Check each line below for the word "brick", and copy those that have it.

Start of Block

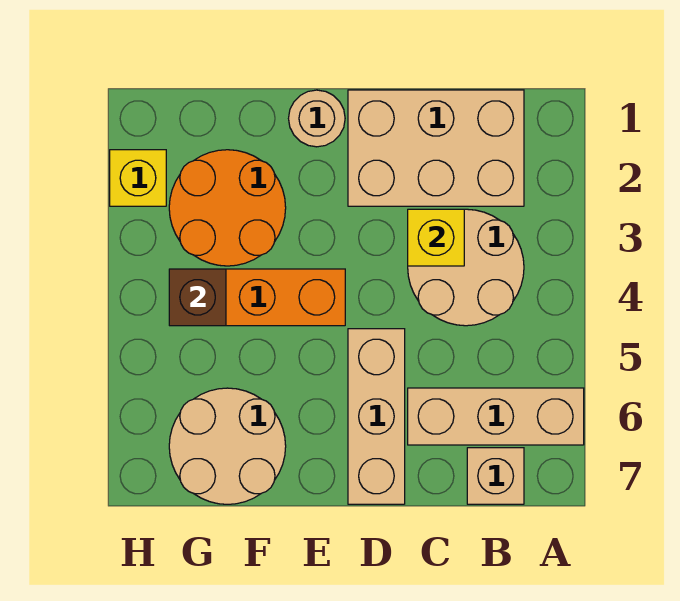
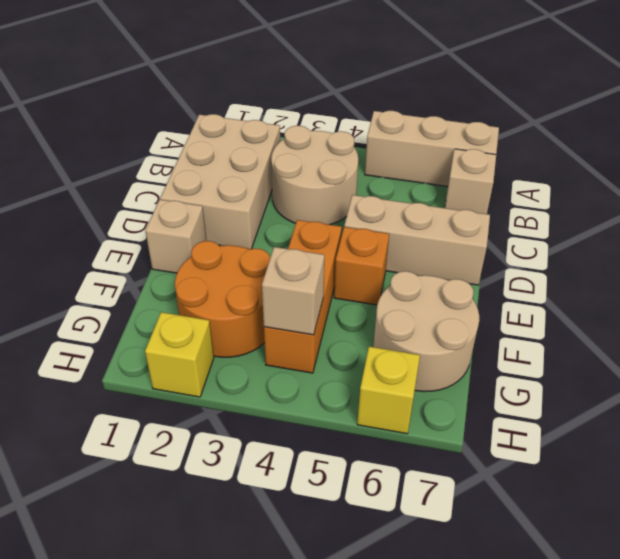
tan brick A6:C6 level 1 -> tan brick A5:A7 level 1
yellow brick C3 level 2 -> yellow brick H6 level 1
tan round brick E1 level 1 -> tan brick E1 level 1
none -> orange brick E5 level 1
brown brick G4 level 2 -> tan brick G4 level 2

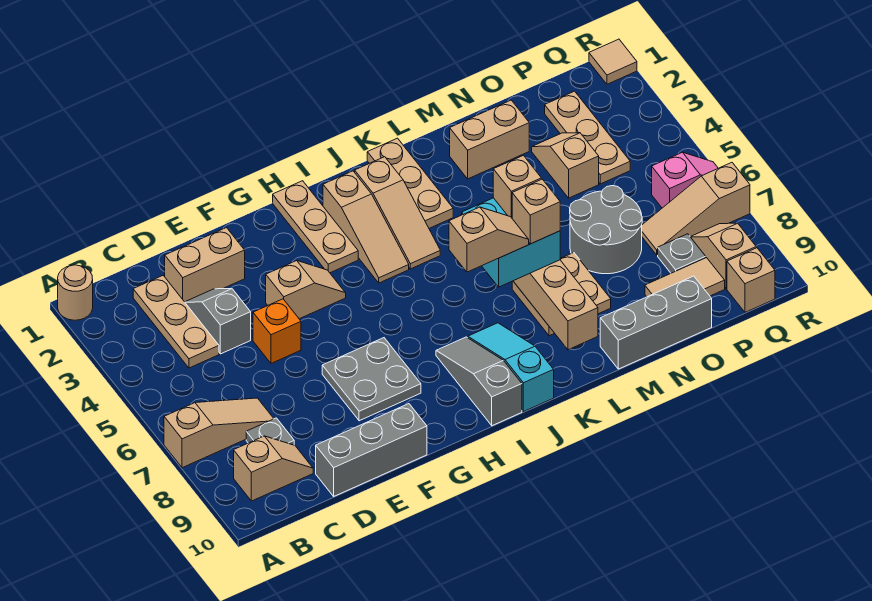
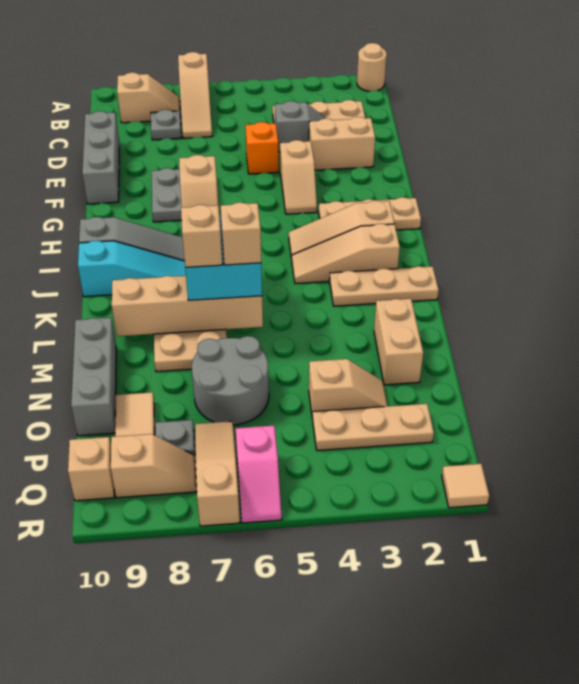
tan slope B9:C9 level 1 top B -> tan slope B8:B9 level 1 top 9
tan brick D2:E2 level 1 -> tan brick E2:E3 level 1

End of Block

• **Your response**:
tan brick A6:C6 level 1 -> tan brick A5:A7 level 1
yellow brick C3 level 2 -> yellow brick H6 level 1
tan round brick E1 level 1 -> tan brick E1 level 1
none -> orange brick E5 level 1
brown brick G4 level 2 -> tan brick G4 level 2
tan brick D2:E2 level 1 -> tan brick E2:E3 level 1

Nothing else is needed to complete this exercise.